* [WHAT IS NEEDED]: Below are the records. Restate word for word every line from the one that contains "D103: schottky (A GND, K SIG10) -> none" through the final line, both included.

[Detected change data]
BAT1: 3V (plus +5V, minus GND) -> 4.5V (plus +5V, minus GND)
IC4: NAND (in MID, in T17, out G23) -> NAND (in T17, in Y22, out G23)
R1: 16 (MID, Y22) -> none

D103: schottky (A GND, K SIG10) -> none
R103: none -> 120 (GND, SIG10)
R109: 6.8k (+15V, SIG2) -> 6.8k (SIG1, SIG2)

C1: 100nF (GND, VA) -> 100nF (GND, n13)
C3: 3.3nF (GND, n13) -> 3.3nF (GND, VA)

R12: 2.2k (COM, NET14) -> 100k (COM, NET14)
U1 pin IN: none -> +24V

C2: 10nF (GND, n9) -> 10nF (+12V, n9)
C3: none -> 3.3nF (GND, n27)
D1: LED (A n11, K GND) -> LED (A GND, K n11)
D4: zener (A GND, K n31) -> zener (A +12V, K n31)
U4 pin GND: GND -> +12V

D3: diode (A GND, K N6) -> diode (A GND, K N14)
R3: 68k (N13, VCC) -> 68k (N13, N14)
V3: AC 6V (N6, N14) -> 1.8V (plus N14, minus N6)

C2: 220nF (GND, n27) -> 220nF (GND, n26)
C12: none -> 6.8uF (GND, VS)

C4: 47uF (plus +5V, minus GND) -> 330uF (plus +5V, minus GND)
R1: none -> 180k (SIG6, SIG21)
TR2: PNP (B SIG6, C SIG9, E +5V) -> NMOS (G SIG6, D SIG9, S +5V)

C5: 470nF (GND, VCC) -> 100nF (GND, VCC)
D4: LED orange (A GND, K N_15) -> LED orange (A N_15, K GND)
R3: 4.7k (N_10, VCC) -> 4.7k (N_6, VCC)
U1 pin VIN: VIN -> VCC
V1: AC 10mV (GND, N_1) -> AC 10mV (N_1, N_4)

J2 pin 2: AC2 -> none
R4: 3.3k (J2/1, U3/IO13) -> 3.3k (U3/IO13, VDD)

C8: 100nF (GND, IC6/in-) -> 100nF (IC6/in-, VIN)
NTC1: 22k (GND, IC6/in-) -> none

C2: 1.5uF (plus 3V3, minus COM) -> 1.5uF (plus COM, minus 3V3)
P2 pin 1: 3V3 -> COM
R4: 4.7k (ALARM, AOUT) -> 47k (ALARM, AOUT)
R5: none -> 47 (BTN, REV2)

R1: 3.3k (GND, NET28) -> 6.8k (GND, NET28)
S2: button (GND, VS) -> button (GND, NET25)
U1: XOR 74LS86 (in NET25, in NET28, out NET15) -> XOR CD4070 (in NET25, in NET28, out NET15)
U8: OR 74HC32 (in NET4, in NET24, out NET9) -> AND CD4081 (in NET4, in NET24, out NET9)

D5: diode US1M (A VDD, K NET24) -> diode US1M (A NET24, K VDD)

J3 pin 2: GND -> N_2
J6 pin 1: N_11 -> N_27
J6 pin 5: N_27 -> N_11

* [OUTPUT FOR THIS EXERCISE]:
D103: schottky (A GND, K SIG10) -> none
R103: none -> 120 (GND, SIG10)
R109: 6.8k (+15V, SIG2) -> 6.8k (SIG1, SIG2)

C1: 100nF (GND, VA) -> 100nF (GND, n13)
C3: 3.3nF (GND, n13) -> 3.3nF (GND, VA)

R12: 2.2k (COM, NET14) -> 100k (COM, NET14)
U1 pin IN: none -> +24V

C2: 10nF (GND, n9) -> 10nF (+12V, n9)
C3: none -> 3.3nF (GND, n27)
D1: LED (A n11, K GND) -> LED (A GND, K n11)
D4: zener (A GND, K n31) -> zener (A +12V, K n31)
U4 pin GND: GND -> +12V

D3: diode (A GND, K N6) -> diode (A GND, K N14)
R3: 68k (N13, VCC) -> 68k (N13, N14)
V3: AC 6V (N6, N14) -> 1.8V (plus N14, minus N6)

C2: 220nF (GND, n27) -> 220nF (GND, n26)
C12: none -> 6.8uF (GND, VS)

C4: 47uF (plus +5V, minus GND) -> 330uF (plus +5V, minus GND)
R1: none -> 180k (SIG6, SIG21)
TR2: PNP (B SIG6, C SIG9, E +5V) -> NMOS (G SIG6, D SIG9, S +5V)

C5: 470nF (GND, VCC) -> 100nF (GND, VCC)
D4: LED orange (A GND, K N_15) -> LED orange (A N_15, K GND)
R3: 4.7k (N_10, VCC) -> 4.7k (N_6, VCC)
U1 pin VIN: VIN -> VCC
V1: AC 10mV (GND, N_1) -> AC 10mV (N_1, N_4)

J2 pin 2: AC2 -> none
R4: 3.3k (J2/1, U3/IO13) -> 3.3k (U3/IO13, VDD)

C8: 100nF (GND, IC6/in-) -> 100nF (IC6/in-, VIN)
NTC1: 22k (GND, IC6/in-) -> none

C2: 1.5uF (plus 3V3, minus COM) -> 1.5uF (plus COM, minus 3V3)
P2 pin 1: 3V3 -> COM
R4: 4.7k (ALARM, AOUT) -> 47k (ALARM, AOUT)
R5: none -> 47 (BTN, REV2)

R1: 3.3k (GND, NET28) -> 6.8k (GND, NET28)
S2: button (GND, VS) -> button (GND, NET25)
U1: XOR 74LS86 (in NET25, in NET28, out NET15) -> XOR CD4070 (in NET25, in NET28, out NET15)
U8: OR 74HC32 (in NET4, in NET24, out NET9) -> AND CD4081 (in NET4, in NET24, out NET9)

D5: diode US1M (A VDD, K NET24) -> diode US1M (A NET24, K VDD)

J3 pin 2: GND -> N_2
J6 pin 1: N_11 -> N_27
J6 pin 5: N_27 -> N_11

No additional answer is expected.